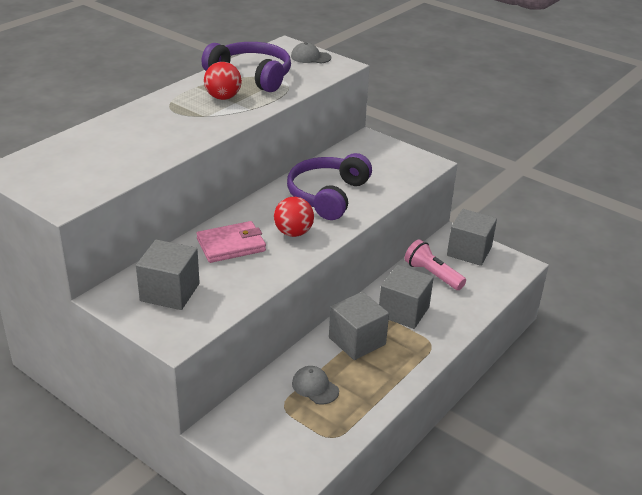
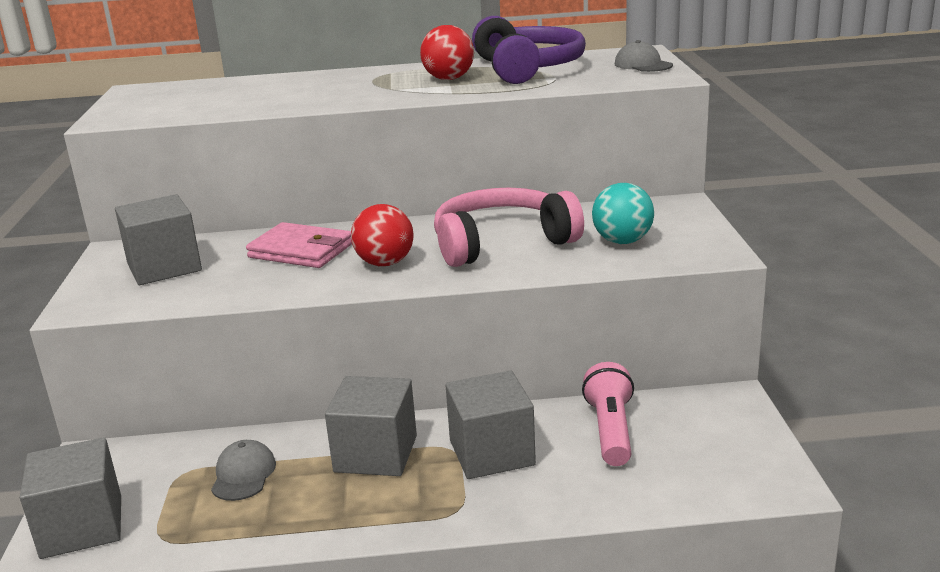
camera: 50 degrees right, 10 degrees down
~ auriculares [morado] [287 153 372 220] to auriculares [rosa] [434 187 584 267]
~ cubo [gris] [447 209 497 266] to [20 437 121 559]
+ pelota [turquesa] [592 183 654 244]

## WHAT TO WORK ON
Print the complete listing exactly, apart from any pictures.

## EXERCISE RESPONSE
camera: 50 degrees right, 10 degrees down
~ auriculares [morado] [287 153 372 220] to auriculares [rosa] [434 187 584 267]
~ cubo [gris] [447 209 497 266] to [20 437 121 559]
+ pelota [turquesa] [592 183 654 244]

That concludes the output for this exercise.